**Your goal:** Beneath this line are the data; copy exactly the part of them that opens with the line containing "pink arrow: (87, 26) -> (144, 36), turned 40" and closes with the line containing "orange star: (29, 67) -> (16, 62), moved", and only that part.

======

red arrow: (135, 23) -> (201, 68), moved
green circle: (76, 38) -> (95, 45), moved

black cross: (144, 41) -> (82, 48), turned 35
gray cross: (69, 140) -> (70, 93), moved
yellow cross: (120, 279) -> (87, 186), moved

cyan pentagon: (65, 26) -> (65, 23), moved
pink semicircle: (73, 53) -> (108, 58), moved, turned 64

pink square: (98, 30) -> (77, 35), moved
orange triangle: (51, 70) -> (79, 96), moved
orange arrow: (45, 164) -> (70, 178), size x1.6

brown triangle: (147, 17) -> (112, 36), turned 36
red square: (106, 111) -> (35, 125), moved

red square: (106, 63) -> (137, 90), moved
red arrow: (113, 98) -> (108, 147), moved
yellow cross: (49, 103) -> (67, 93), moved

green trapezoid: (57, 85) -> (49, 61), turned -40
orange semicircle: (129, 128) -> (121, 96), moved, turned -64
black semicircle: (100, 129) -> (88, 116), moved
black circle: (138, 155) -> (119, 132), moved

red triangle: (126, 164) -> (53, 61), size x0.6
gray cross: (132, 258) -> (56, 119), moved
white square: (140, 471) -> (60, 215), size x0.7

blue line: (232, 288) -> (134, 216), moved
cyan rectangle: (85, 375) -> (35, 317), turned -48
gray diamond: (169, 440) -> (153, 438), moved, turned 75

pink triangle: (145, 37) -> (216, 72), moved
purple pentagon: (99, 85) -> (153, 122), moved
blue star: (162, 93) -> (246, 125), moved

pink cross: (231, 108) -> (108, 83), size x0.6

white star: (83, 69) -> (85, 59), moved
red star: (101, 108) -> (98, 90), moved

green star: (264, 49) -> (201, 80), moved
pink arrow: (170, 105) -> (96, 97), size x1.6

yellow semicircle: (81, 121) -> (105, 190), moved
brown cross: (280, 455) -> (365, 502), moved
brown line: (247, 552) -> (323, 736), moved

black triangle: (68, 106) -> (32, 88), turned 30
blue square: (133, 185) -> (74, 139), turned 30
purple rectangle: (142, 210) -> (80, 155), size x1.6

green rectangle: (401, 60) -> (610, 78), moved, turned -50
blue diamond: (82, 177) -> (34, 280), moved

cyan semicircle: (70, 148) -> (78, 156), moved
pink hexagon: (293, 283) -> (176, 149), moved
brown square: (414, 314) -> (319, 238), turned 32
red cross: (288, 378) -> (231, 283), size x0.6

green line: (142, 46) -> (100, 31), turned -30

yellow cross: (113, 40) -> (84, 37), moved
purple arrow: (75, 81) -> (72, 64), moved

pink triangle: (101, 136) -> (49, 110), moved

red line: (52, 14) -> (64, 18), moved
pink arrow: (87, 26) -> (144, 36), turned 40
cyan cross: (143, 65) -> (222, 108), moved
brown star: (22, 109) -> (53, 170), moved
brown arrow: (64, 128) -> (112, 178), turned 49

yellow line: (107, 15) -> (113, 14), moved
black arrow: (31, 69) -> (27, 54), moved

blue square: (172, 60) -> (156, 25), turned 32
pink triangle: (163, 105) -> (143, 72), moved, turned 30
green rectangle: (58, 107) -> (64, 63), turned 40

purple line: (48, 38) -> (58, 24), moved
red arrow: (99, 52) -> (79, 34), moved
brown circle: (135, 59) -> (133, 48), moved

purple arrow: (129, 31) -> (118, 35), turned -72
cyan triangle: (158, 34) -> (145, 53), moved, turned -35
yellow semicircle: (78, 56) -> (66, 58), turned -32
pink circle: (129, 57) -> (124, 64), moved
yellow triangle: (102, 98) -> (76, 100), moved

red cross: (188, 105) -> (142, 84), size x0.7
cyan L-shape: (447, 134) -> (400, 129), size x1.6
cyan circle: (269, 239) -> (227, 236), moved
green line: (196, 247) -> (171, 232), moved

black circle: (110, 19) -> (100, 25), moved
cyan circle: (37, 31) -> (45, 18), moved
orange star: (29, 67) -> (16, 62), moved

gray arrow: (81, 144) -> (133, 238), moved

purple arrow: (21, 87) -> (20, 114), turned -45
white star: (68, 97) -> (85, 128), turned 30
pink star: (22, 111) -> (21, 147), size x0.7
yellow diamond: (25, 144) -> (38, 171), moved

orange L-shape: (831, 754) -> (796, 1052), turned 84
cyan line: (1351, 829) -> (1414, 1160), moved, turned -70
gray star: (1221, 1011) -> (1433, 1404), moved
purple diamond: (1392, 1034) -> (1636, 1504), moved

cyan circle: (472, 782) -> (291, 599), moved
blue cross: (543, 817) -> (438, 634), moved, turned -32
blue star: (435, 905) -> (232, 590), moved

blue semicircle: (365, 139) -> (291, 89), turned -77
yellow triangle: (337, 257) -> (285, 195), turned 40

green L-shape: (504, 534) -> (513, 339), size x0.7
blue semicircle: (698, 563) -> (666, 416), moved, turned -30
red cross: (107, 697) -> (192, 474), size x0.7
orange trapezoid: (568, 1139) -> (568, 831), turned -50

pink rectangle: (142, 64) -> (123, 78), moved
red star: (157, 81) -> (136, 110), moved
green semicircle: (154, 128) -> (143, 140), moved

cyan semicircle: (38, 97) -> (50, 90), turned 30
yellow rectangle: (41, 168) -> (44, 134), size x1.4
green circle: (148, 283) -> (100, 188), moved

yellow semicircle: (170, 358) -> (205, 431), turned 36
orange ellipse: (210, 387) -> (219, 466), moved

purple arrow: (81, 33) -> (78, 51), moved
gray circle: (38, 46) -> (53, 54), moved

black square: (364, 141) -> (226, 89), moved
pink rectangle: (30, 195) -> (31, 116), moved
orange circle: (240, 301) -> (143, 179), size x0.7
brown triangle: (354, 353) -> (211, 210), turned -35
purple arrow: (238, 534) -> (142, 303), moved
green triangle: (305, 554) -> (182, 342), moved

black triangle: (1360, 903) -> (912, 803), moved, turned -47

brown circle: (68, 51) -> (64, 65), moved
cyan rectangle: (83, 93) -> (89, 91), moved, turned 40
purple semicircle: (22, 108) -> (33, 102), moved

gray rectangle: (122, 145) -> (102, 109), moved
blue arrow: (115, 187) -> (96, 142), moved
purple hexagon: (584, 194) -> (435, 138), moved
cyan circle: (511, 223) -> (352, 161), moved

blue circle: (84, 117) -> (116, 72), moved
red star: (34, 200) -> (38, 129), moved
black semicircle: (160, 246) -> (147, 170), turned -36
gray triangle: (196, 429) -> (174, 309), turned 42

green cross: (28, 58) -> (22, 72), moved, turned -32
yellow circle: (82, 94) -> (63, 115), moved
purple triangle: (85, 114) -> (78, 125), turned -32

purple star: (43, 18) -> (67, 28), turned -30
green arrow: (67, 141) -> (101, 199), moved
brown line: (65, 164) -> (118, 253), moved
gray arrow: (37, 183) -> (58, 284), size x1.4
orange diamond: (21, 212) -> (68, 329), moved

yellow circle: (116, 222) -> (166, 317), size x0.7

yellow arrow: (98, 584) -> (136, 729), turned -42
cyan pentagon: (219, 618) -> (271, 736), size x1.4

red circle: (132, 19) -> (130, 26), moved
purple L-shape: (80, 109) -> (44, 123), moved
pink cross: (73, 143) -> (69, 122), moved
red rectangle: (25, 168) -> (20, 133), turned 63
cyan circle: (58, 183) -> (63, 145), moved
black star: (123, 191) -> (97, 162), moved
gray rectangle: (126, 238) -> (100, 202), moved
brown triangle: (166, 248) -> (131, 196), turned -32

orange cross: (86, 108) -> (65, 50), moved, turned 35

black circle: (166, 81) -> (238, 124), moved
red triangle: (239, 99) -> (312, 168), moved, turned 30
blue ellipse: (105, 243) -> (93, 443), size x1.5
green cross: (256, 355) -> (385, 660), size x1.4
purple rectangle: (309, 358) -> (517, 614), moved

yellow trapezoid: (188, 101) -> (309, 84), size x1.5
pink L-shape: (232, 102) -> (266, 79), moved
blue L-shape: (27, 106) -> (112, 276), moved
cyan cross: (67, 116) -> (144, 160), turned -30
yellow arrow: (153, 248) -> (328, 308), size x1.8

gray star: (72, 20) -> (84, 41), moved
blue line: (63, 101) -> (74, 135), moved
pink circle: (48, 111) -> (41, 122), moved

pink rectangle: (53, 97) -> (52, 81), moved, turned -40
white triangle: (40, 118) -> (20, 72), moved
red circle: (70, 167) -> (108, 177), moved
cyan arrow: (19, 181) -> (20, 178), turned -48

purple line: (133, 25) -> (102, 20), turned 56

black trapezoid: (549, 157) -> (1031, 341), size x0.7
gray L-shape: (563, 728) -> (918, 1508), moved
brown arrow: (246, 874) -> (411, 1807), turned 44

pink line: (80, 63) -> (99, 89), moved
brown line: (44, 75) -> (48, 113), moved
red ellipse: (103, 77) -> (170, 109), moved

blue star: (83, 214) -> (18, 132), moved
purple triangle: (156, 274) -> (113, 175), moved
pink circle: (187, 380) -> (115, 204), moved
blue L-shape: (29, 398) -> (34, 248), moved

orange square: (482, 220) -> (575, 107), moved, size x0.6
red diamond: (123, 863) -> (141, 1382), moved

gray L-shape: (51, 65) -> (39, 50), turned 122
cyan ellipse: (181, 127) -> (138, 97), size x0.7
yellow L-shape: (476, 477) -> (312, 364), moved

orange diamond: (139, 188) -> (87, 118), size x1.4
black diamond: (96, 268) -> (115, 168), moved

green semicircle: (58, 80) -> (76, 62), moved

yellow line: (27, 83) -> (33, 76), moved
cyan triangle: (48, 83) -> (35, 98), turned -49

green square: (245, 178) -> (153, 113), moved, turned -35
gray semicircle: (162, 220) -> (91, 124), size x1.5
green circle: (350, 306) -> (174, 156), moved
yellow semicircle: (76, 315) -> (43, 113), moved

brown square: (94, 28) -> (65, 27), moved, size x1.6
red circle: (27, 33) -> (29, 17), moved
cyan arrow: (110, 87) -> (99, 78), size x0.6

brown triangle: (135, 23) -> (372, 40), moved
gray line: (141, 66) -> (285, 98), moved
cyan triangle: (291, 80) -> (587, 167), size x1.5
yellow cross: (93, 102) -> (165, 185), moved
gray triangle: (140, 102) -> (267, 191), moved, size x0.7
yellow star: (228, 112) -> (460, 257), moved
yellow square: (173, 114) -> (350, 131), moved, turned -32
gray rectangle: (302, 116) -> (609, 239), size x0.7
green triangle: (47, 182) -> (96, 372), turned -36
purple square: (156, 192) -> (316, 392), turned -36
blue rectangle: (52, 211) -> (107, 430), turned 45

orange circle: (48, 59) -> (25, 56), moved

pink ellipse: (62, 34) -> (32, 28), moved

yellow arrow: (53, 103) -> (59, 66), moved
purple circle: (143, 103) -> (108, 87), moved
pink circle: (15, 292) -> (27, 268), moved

======

**Output of the exercise:**
pink arrow: (87, 26) -> (144, 36), turned 40
cyan cross: (143, 65) -> (222, 108), moved
brown star: (22, 109) -> (53, 170), moved
brown arrow: (64, 128) -> (112, 178), turned 49

yellow line: (107, 15) -> (113, 14), moved
black arrow: (31, 69) -> (27, 54), moved

blue square: (172, 60) -> (156, 25), turned 32
pink triangle: (163, 105) -> (143, 72), moved, turned 30
green rectangle: (58, 107) -> (64, 63), turned 40

purple line: (48, 38) -> (58, 24), moved
red arrow: (99, 52) -> (79, 34), moved
brown circle: (135, 59) -> (133, 48), moved

purple arrow: (129, 31) -> (118, 35), turned -72
cyan triangle: (158, 34) -> (145, 53), moved, turned -35
yellow semicircle: (78, 56) -> (66, 58), turned -32
pink circle: (129, 57) -> (124, 64), moved
yellow triangle: (102, 98) -> (76, 100), moved

red cross: (188, 105) -> (142, 84), size x0.7
cyan L-shape: (447, 134) -> (400, 129), size x1.6
cyan circle: (269, 239) -> (227, 236), moved
green line: (196, 247) -> (171, 232), moved

black circle: (110, 19) -> (100, 25), moved
cyan circle: (37, 31) -> (45, 18), moved
orange star: (29, 67) -> (16, 62), moved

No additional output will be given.